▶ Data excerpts

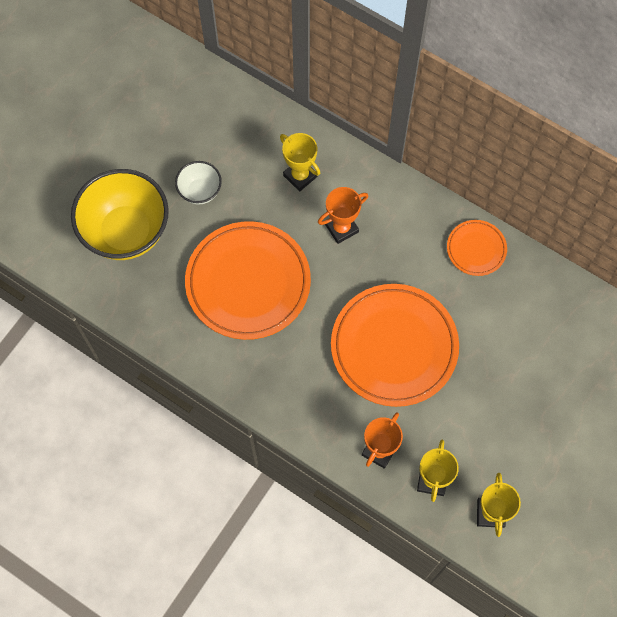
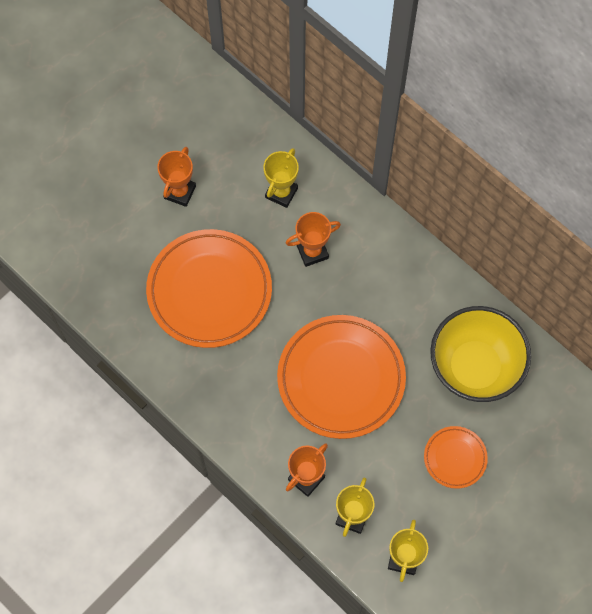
camera: 10 degrees right, 0 degrees up
(126, 232) = (100, 220): yellow bowl -> yellow bowl (474, 367)
(200, 191) = (179, 192): white bowl -> orange trophy
(300, 176) = (281, 193): yellow trophy -> yellow trophy turned 60 degrees clockwise
(476, 249) = (442, 295): orange plate -> orange plate (455, 458)

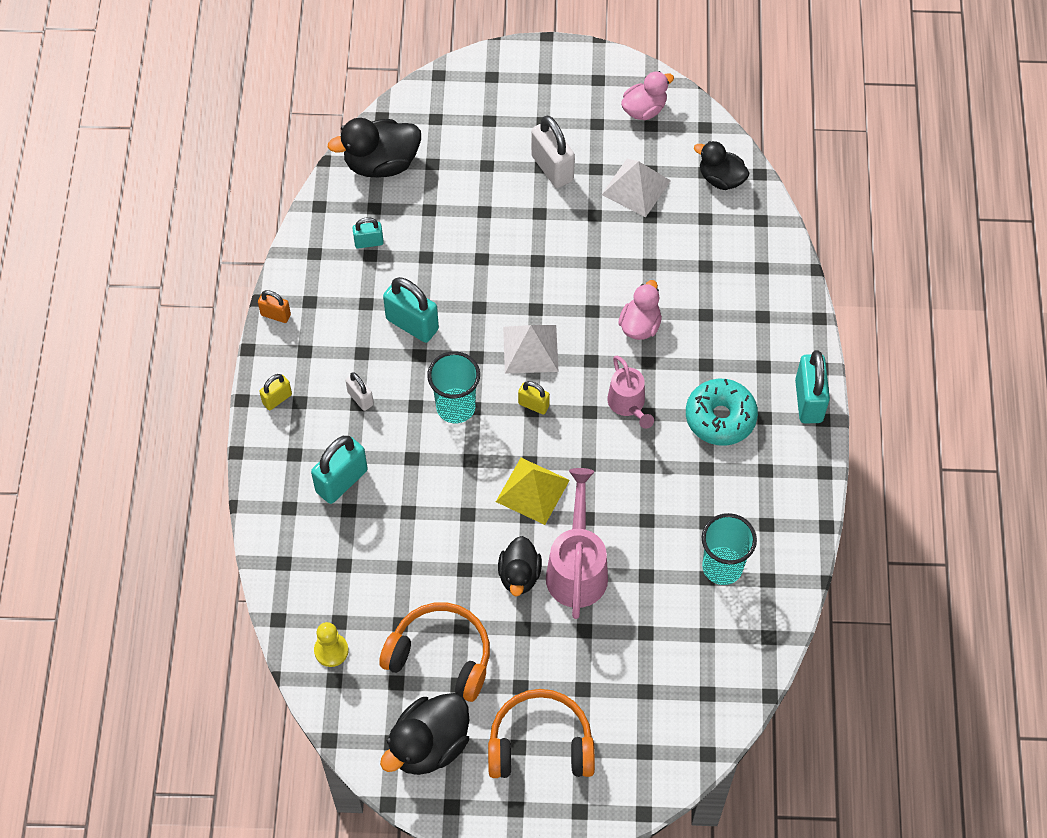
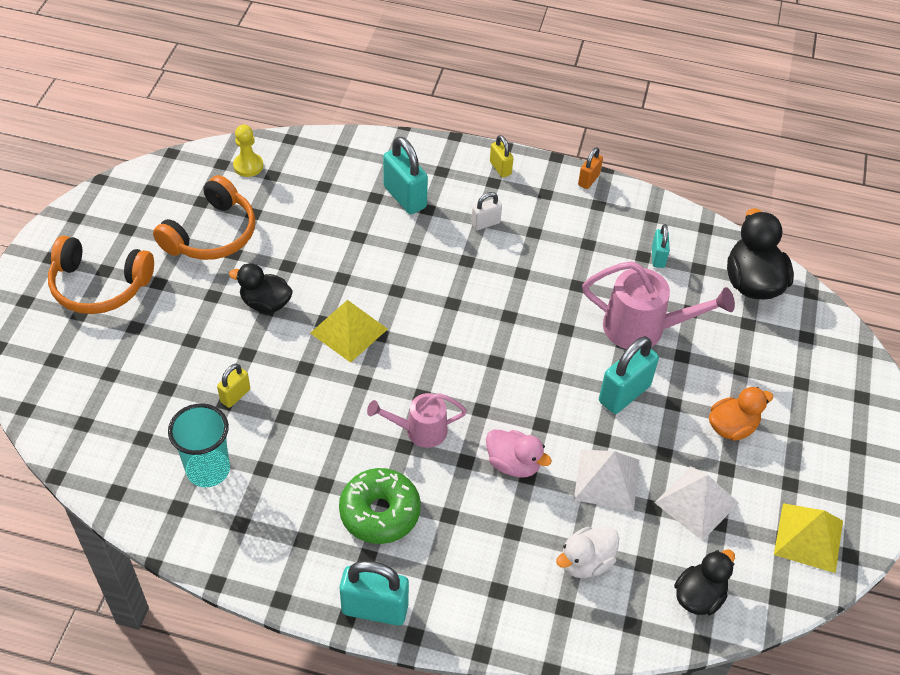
camera: 100 degrees right, 10 degrees down
(412, 324) = (557, 274): turquoise padlock -> turquoise padlock (624, 394)
(429, 745) = (136, 212): black duck -> none
(455, 407) = (457, 290): turquoise cup -> none
(530, 349) = (507, 361): white pyramid -> white pyramid (606, 479)
(533, 405) = (442, 350): yellow padlock -> yellow padlock (235, 395)
(540, 743) = (99, 286): orange headphones -> orange headphones turned 90 degrees clockwise
(552, 168) = (732, 427): white padlock -> orange duck
(577, 568) = (255, 348): pink watering can -> pink watering can (643, 328)
(644, 109) = (808, 537): pink duck -> yellow pyramid
(717, 258) = (585, 562): none -> white duck
(720, 417) = (380, 512): turquoise donut -> green donut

▶ What to produce
From the data above, determine how many lines hold "clockwise", and write only the number.

▶ Answer section
2